#### [Your task]
Repeat the data word for word. Do not include the pictures.

#### [Material supplied]
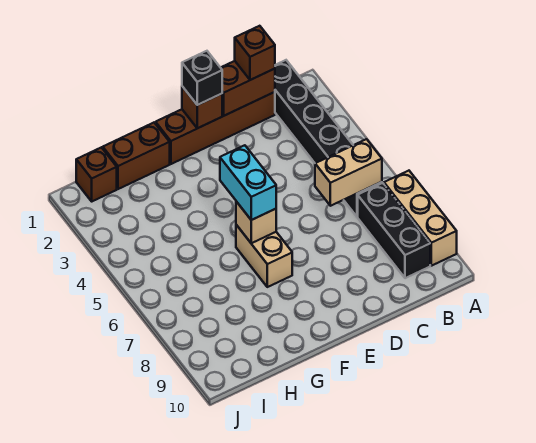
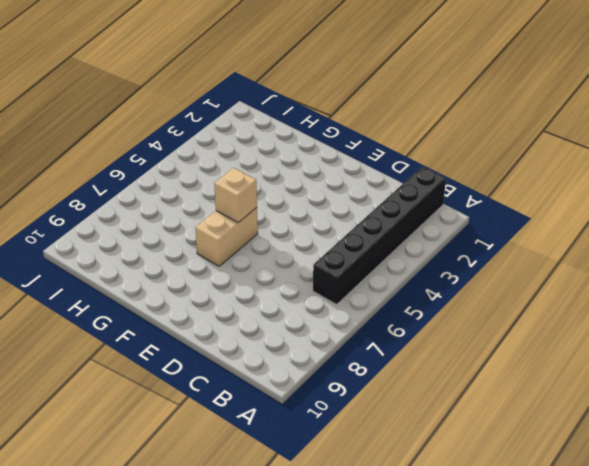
none -> tan brick A7:A9 level 1
none -> black brick B7:B9 level 1
none -> brown brick C1:F1 level 1

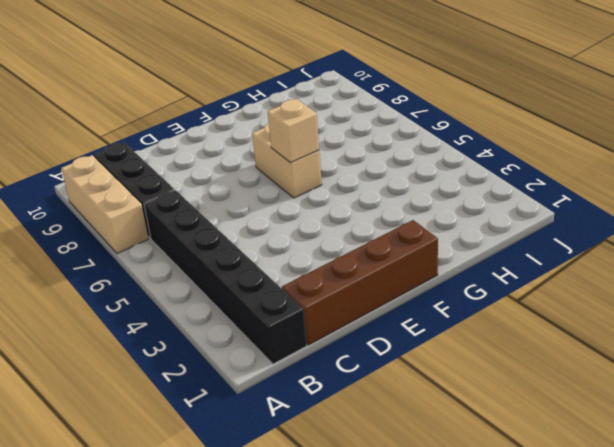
none -> brown brick G1:H1 level 1
none -> brown brick I1 level 1
none -> tan brick B6:C6 level 2

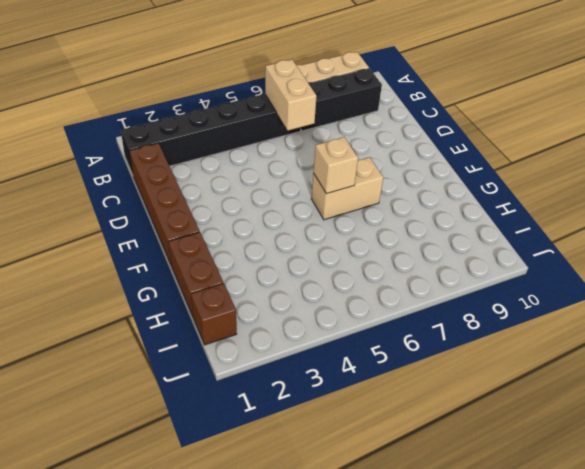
none -> brown brick C1:D1 level 2
none -> brown brick E1 level 2
none -> brown brick C1 level 3

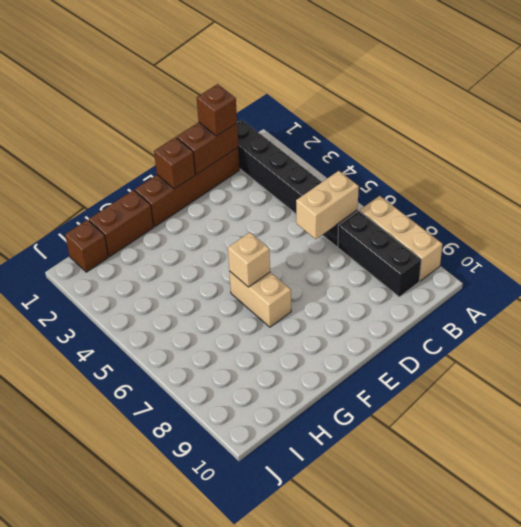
none -> black brick E1 level 3
none -> cyan brick F5:F6 level 3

#### [Solution for this exercise]
none -> tan brick A7:A9 level 1
none -> black brick B7:B9 level 1
none -> brown brick C1:F1 level 1

none -> brown brick G1:H1 level 1
none -> brown brick I1 level 1
none -> tan brick B6:C6 level 2

none -> brown brick C1:D1 level 2
none -> brown brick E1 level 2
none -> brown brick C1 level 3

none -> black brick E1 level 3
none -> cyan brick F5:F6 level 3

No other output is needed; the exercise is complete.